(Image change detection data)

☆ ☆ ☆ ☆ ☆ ☆ ☆

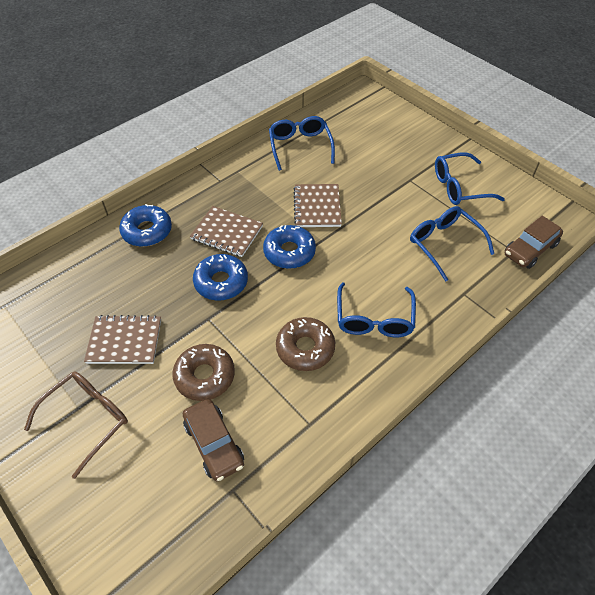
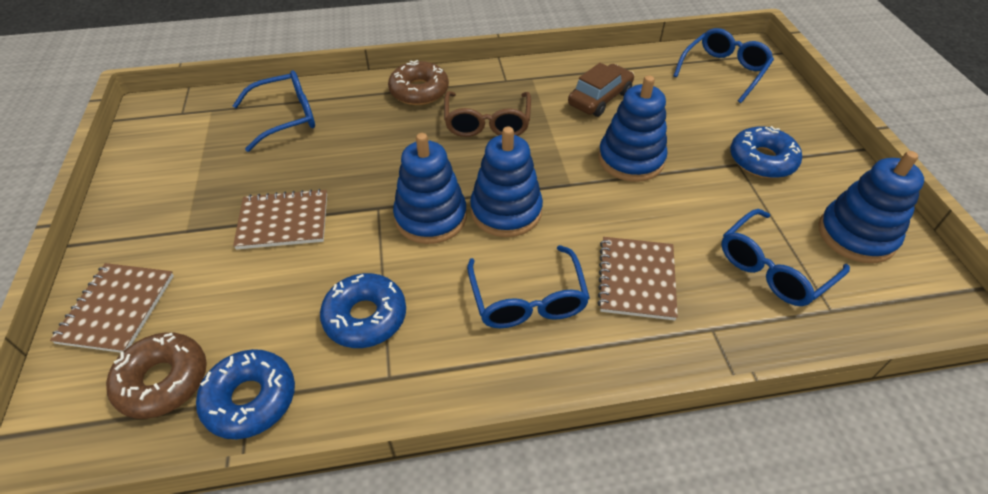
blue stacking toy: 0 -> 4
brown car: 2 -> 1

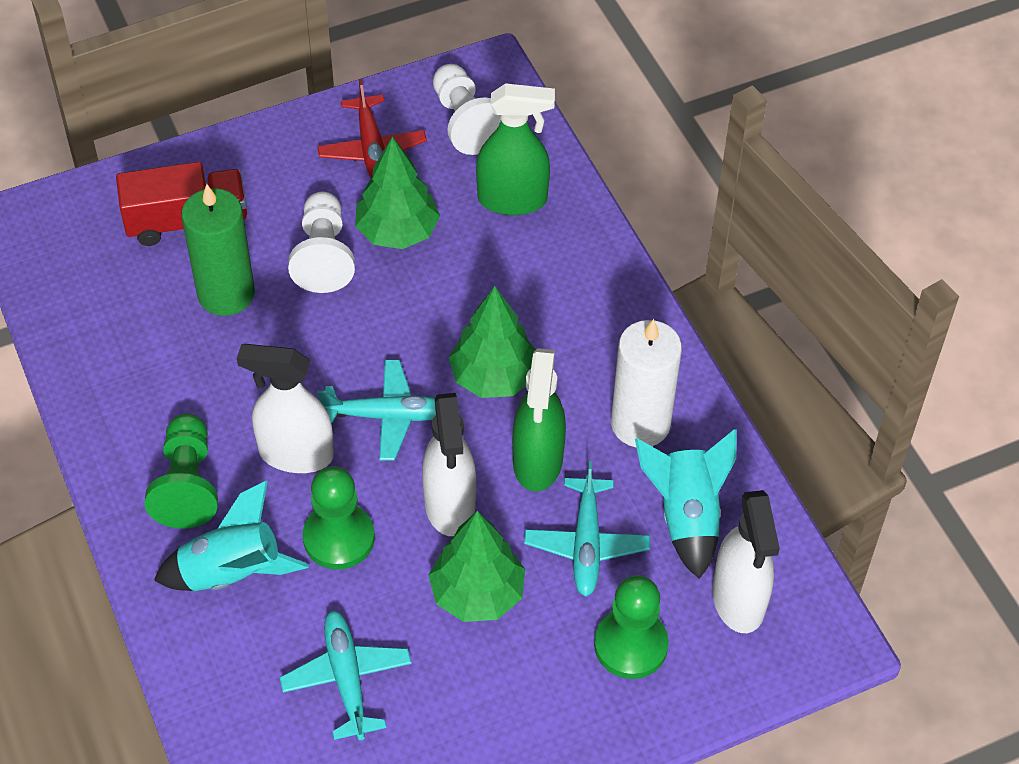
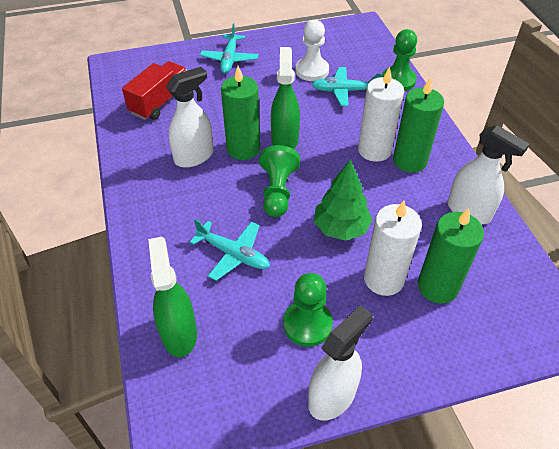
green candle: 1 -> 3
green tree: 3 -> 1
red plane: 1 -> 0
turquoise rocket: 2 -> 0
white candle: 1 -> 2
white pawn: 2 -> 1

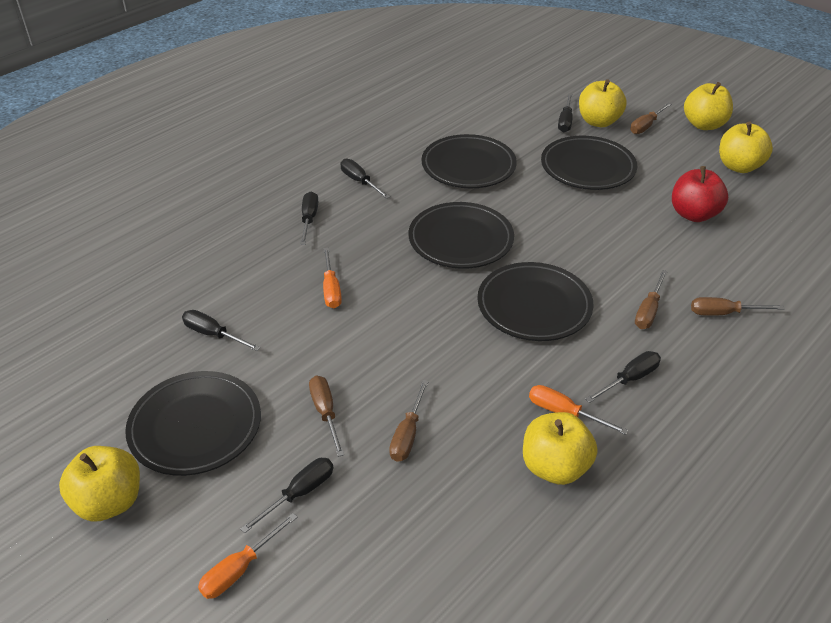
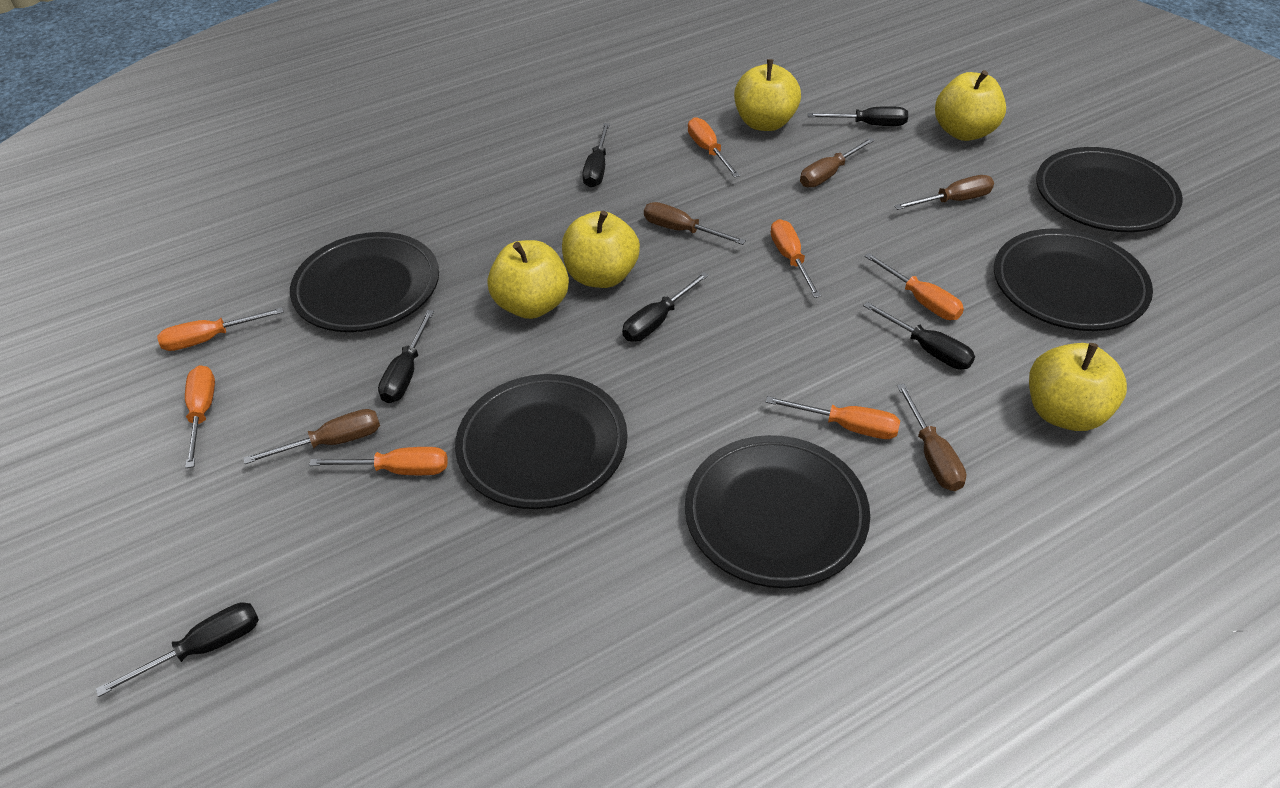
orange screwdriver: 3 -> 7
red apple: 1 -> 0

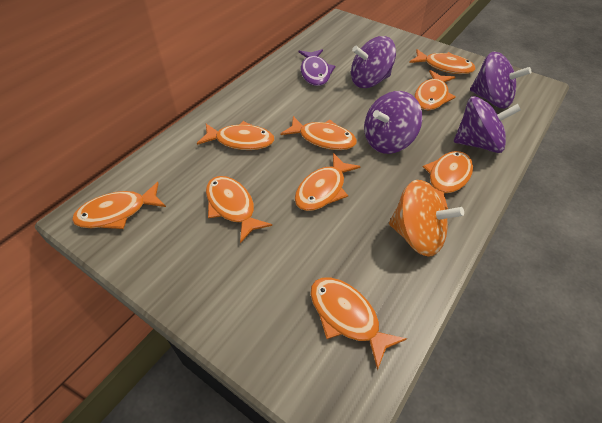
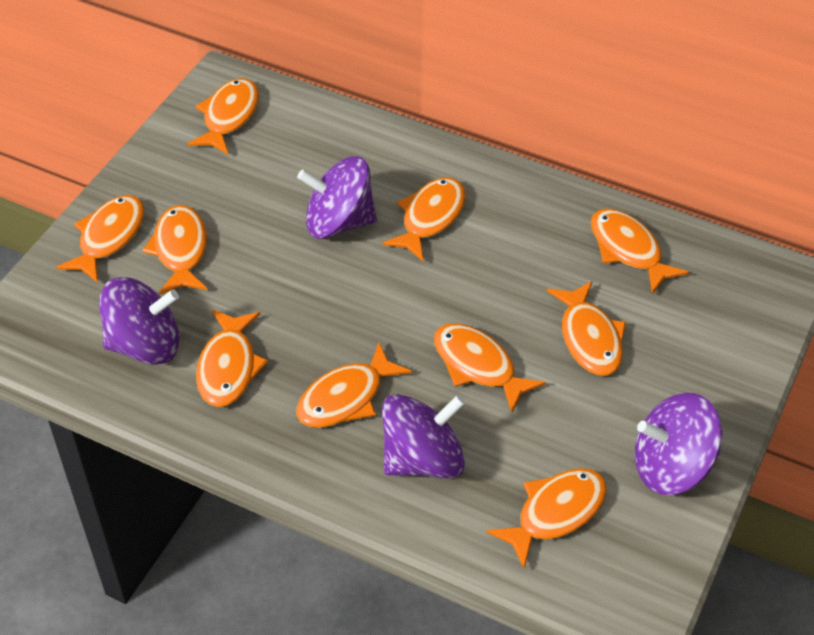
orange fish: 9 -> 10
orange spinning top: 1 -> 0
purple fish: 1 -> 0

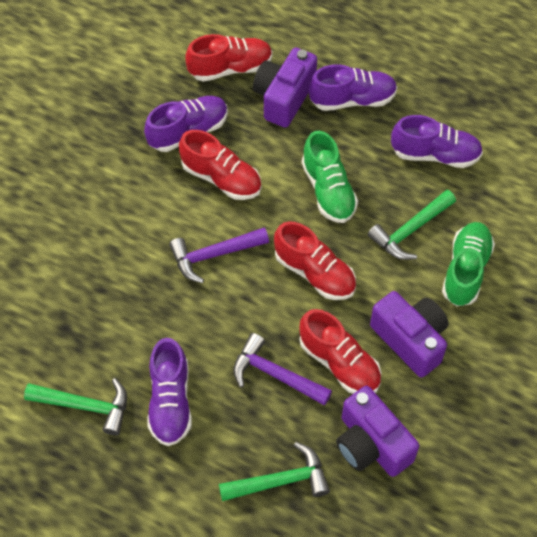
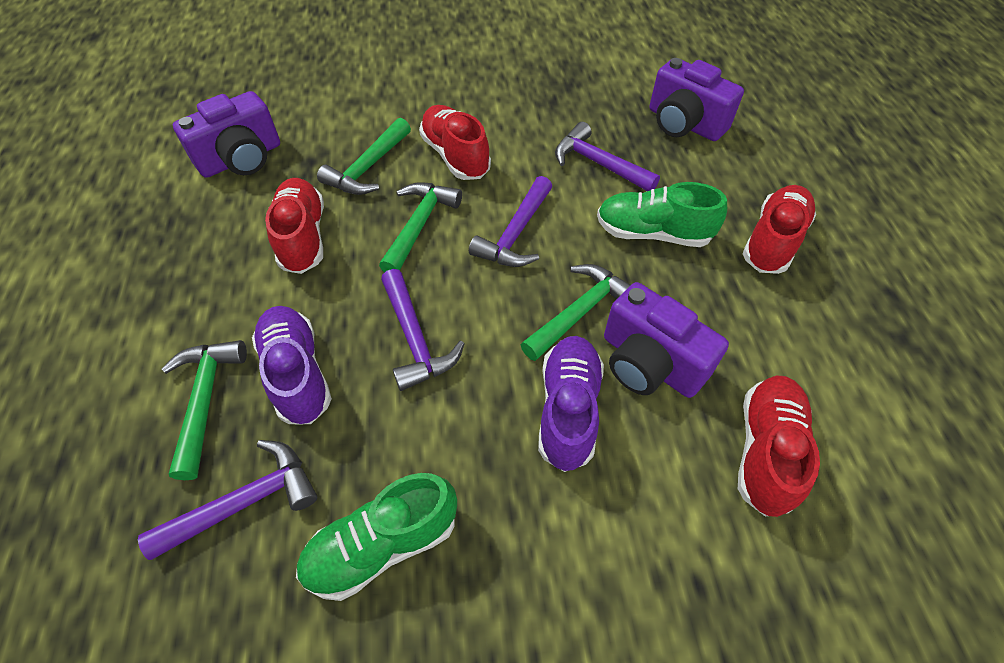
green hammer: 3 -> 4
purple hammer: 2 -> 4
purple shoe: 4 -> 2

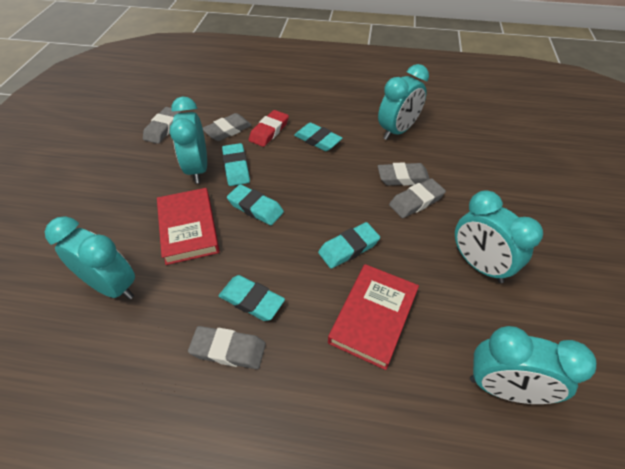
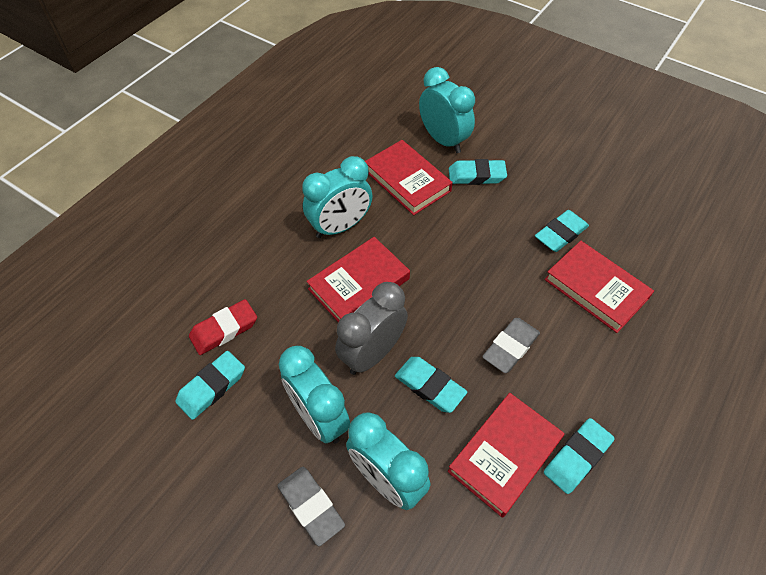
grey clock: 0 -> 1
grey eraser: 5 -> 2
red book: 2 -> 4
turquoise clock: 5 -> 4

☆ ☆ ☆ ☆ ☆ ☆ ☆

- **EXERCISE DIRECTIONS**
None of the pictures belong in the copy; transcribe the rest of the data exactly.

- **SOLVED EXERCISE**
blue stacking toy: 0 -> 4
brown car: 2 -> 1

green candle: 1 -> 3
green tree: 3 -> 1
red plane: 1 -> 0
turquoise rocket: 2 -> 0
white candle: 1 -> 2
white pawn: 2 -> 1

orange screwdriver: 3 -> 7
red apple: 1 -> 0

orange fish: 9 -> 10
orange spinning top: 1 -> 0
purple fish: 1 -> 0

green hammer: 3 -> 4
purple hammer: 2 -> 4
purple shoe: 4 -> 2

grey clock: 0 -> 1
grey eraser: 5 -> 2
red book: 2 -> 4
turquoise clock: 5 -> 4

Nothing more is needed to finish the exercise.